* [Work required]: Nothing but a number should be returned: the count of lines in the records that contain "yellow".

=== Section Start ===

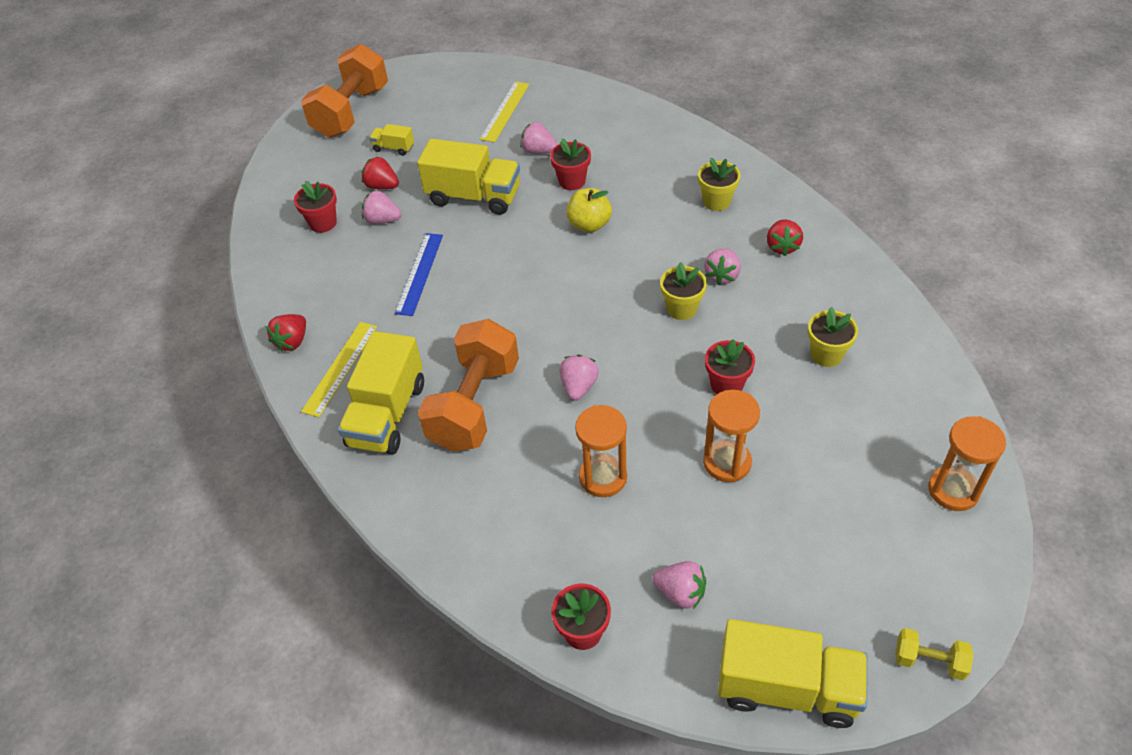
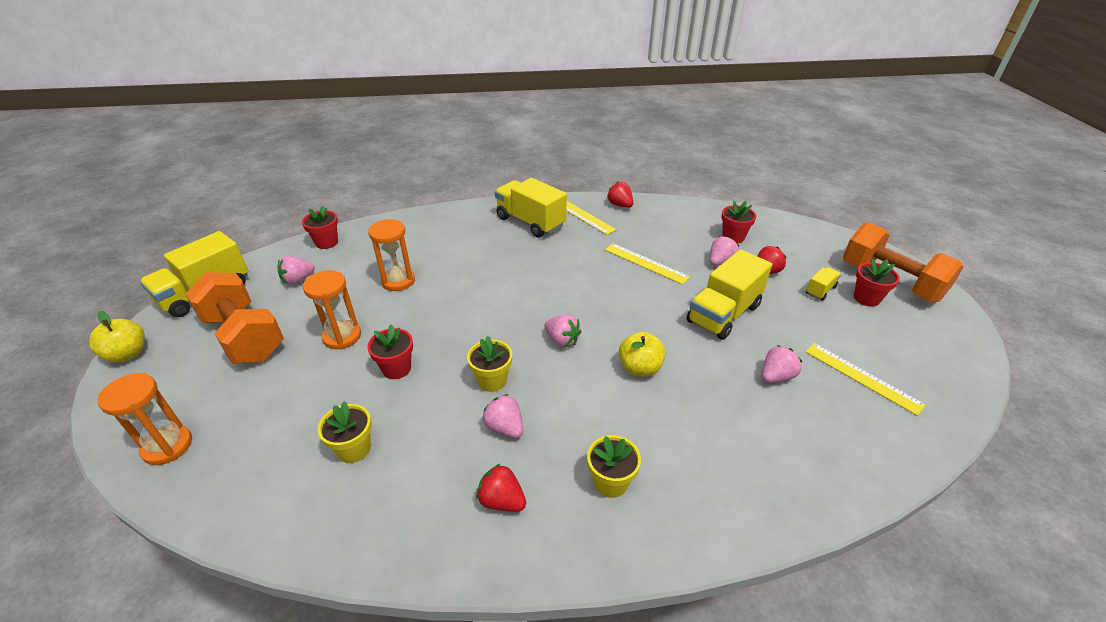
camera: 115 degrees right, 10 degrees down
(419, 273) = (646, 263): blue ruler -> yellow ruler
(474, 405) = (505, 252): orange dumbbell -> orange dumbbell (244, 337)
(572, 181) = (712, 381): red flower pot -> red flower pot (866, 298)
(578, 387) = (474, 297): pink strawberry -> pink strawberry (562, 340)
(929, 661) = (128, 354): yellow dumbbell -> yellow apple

=== Section End ===

* [Expected answer]: 2